- [Problem to solve]:
Write out every line exactly, from the first line of the records below through the line that contains "U17: XC6220 -> LP5907".

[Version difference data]
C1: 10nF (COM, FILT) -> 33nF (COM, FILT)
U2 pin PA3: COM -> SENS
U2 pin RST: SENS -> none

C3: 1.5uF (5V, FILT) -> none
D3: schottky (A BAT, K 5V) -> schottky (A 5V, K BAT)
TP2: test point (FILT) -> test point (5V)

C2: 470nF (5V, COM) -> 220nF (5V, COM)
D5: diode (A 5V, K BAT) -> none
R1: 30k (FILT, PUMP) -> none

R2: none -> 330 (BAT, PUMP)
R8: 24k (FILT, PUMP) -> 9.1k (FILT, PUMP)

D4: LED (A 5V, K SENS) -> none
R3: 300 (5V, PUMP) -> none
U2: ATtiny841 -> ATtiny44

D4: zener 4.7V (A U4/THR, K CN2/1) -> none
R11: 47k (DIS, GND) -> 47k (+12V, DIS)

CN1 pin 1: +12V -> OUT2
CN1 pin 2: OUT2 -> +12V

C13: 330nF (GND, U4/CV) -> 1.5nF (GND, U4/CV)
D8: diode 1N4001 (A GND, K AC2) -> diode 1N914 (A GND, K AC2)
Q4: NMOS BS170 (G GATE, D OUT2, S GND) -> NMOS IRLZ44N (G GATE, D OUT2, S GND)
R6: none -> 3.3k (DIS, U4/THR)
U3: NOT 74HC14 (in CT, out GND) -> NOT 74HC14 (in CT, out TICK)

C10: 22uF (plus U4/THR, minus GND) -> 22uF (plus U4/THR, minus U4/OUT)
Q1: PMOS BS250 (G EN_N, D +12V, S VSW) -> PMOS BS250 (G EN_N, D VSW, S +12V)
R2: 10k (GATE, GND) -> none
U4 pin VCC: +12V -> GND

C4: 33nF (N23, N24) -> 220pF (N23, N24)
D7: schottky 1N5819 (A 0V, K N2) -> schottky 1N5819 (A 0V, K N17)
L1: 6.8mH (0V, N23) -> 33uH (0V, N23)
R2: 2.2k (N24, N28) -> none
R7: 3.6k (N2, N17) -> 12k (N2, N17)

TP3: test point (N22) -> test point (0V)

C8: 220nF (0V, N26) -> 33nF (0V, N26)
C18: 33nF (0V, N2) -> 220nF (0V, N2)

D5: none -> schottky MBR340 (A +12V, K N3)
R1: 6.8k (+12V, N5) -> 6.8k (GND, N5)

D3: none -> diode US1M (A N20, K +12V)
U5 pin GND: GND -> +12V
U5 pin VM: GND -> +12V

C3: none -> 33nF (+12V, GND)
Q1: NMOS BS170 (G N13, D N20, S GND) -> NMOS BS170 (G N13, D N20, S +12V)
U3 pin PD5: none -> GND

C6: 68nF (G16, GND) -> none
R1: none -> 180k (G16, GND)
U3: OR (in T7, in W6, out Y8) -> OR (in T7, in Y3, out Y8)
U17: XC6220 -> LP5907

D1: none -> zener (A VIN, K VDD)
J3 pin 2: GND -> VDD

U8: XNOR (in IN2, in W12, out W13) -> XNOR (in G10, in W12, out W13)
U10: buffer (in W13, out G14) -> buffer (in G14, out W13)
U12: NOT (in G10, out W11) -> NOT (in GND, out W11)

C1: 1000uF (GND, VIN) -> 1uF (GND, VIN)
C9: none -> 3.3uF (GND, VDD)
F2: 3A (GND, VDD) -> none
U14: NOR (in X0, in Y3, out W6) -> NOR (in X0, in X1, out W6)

- [Reply]:
C1: 10nF (COM, FILT) -> 33nF (COM, FILT)
U2 pin PA3: COM -> SENS
U2 pin RST: SENS -> none

C3: 1.5uF (5V, FILT) -> none
D3: schottky (A BAT, K 5V) -> schottky (A 5V, K BAT)
TP2: test point (FILT) -> test point (5V)

C2: 470nF (5V, COM) -> 220nF (5V, COM)
D5: diode (A 5V, K BAT) -> none
R1: 30k (FILT, PUMP) -> none

R2: none -> 330 (BAT, PUMP)
R8: 24k (FILT, PUMP) -> 9.1k (FILT, PUMP)

D4: LED (A 5V, K SENS) -> none
R3: 300 (5V, PUMP) -> none
U2: ATtiny841 -> ATtiny44

D4: zener 4.7V (A U4/THR, K CN2/1) -> none
R11: 47k (DIS, GND) -> 47k (+12V, DIS)

CN1 pin 1: +12V -> OUT2
CN1 pin 2: OUT2 -> +12V

C13: 330nF (GND, U4/CV) -> 1.5nF (GND, U4/CV)
D8: diode 1N4001 (A GND, K AC2) -> diode 1N914 (A GND, K AC2)
Q4: NMOS BS170 (G GATE, D OUT2, S GND) -> NMOS IRLZ44N (G GATE, D OUT2, S GND)
R6: none -> 3.3k (DIS, U4/THR)
U3: NOT 74HC14 (in CT, out GND) -> NOT 74HC14 (in CT, out TICK)

C10: 22uF (plus U4/THR, minus GND) -> 22uF (plus U4/THR, minus U4/OUT)
Q1: PMOS BS250 (G EN_N, D +12V, S VSW) -> PMOS BS250 (G EN_N, D VSW, S +12V)
R2: 10k (GATE, GND) -> none
U4 pin VCC: +12V -> GND

C4: 33nF (N23, N24) -> 220pF (N23, N24)
D7: schottky 1N5819 (A 0V, K N2) -> schottky 1N5819 (A 0V, K N17)
L1: 6.8mH (0V, N23) -> 33uH (0V, N23)
R2: 2.2k (N24, N28) -> none
R7: 3.6k (N2, N17) -> 12k (N2, N17)

TP3: test point (N22) -> test point (0V)

C8: 220nF (0V, N26) -> 33nF (0V, N26)
C18: 33nF (0V, N2) -> 220nF (0V, N2)

D5: none -> schottky MBR340 (A +12V, K N3)
R1: 6.8k (+12V, N5) -> 6.8k (GND, N5)

D3: none -> diode US1M (A N20, K +12V)
U5 pin GND: GND -> +12V
U5 pin VM: GND -> +12V

C3: none -> 33nF (+12V, GND)
Q1: NMOS BS170 (G N13, D N20, S GND) -> NMOS BS170 (G N13, D N20, S +12V)
U3 pin PD5: none -> GND

C6: 68nF (G16, GND) -> none
R1: none -> 180k (G16, GND)
U3: OR (in T7, in W6, out Y8) -> OR (in T7, in Y3, out Y8)
U17: XC6220 -> LP5907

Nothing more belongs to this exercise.